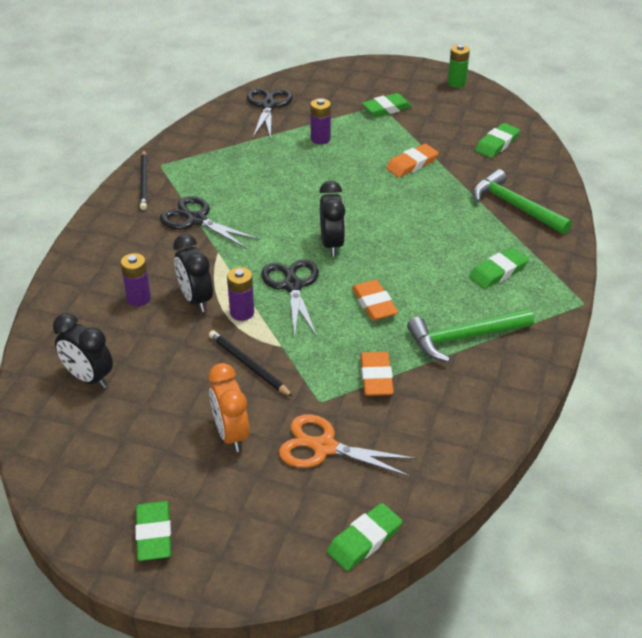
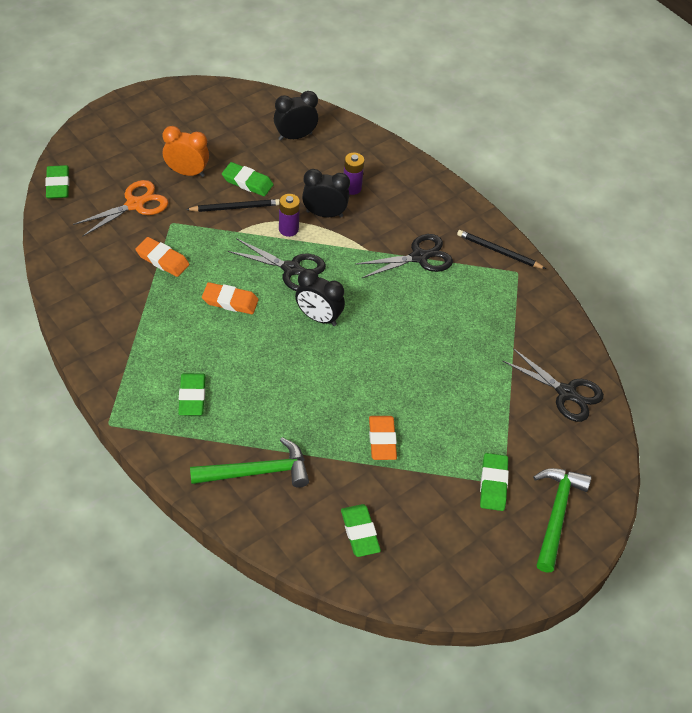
camera: 120 degrees right, 10 degrees up
(154, 534) = (151, 114): green eraser -> green eraser (247, 182)
(320, 139) = (477, 398): purple battery -> none
(456, 83) = (500, 584): green battery -> none
(464, 338) = (149, 327): green hammer -> green hammer (556, 514)

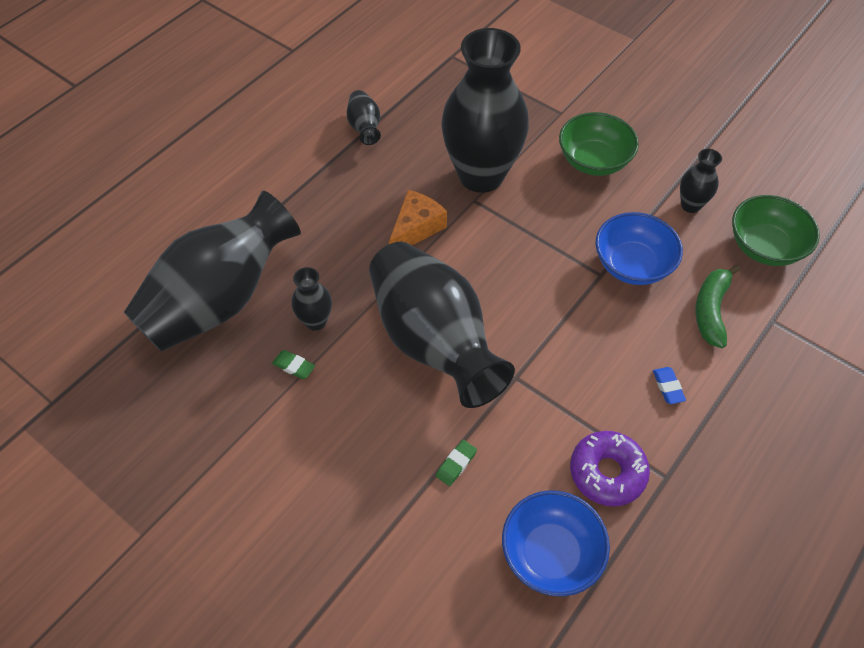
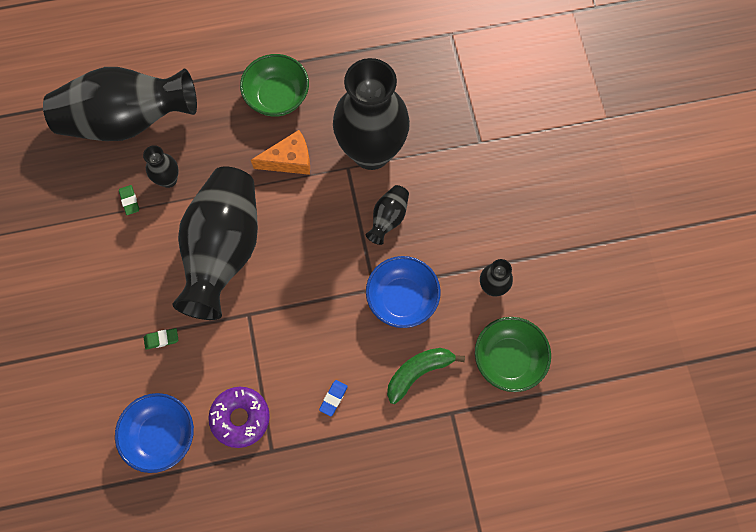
camera: 40 degrees right, 15 degrees up
(364, 128) = (330, 53): black vase -> black vase (388, 218)
(593, 161) = (461, 199): green bowl -> green bowl (277, 96)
::::
What you will do> Please print the lines from the one containing "(364, 128) = (330, 53): black" through the last line of the material, exactly, and leave out all other lines.

Expected answer>
(364, 128) = (330, 53): black vase -> black vase (388, 218)
(593, 161) = (461, 199): green bowl -> green bowl (277, 96)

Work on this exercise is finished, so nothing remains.